From the line with "TEMP: DS18B20 -> TMP36" through the line with "DRIVER1 pin ENA: D2 -> D26", inclusive, return each line of the data below exactly and leave the rest out.

#### Data to use:
━━━━━━━━

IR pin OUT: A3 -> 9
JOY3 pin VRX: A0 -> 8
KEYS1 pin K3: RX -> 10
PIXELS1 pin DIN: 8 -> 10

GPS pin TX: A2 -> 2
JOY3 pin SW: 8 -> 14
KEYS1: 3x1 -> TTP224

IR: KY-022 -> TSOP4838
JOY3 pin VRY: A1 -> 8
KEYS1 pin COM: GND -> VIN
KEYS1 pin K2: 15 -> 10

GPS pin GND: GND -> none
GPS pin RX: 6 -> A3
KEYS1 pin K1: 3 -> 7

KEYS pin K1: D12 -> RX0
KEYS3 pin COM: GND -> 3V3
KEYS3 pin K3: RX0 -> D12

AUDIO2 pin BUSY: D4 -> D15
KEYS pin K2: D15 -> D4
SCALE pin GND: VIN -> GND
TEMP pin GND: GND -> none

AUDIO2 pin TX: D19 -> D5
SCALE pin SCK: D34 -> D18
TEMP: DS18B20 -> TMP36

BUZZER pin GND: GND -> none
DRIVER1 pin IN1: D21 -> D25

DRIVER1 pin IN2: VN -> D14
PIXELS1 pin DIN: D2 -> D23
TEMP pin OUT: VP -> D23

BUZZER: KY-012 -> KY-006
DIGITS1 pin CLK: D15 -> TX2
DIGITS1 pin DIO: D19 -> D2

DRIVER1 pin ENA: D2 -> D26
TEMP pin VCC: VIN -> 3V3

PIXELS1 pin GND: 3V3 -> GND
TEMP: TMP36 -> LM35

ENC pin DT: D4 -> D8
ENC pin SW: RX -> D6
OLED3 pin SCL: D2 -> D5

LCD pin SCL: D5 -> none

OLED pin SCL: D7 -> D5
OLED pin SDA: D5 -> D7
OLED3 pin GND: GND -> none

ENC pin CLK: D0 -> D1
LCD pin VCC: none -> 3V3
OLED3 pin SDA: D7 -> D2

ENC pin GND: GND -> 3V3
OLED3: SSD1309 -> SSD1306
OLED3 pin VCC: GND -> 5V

━━━━━━━━

#### Output of the exercise:
TEMP: DS18B20 -> TMP36

BUZZER pin GND: GND -> none
DRIVER1 pin IN1: D21 -> D25

DRIVER1 pin IN2: VN -> D14
PIXELS1 pin DIN: D2 -> D23
TEMP pin OUT: VP -> D23

BUZZER: KY-012 -> KY-006
DIGITS1 pin CLK: D15 -> TX2
DIGITS1 pin DIO: D19 -> D2

DRIVER1 pin ENA: D2 -> D26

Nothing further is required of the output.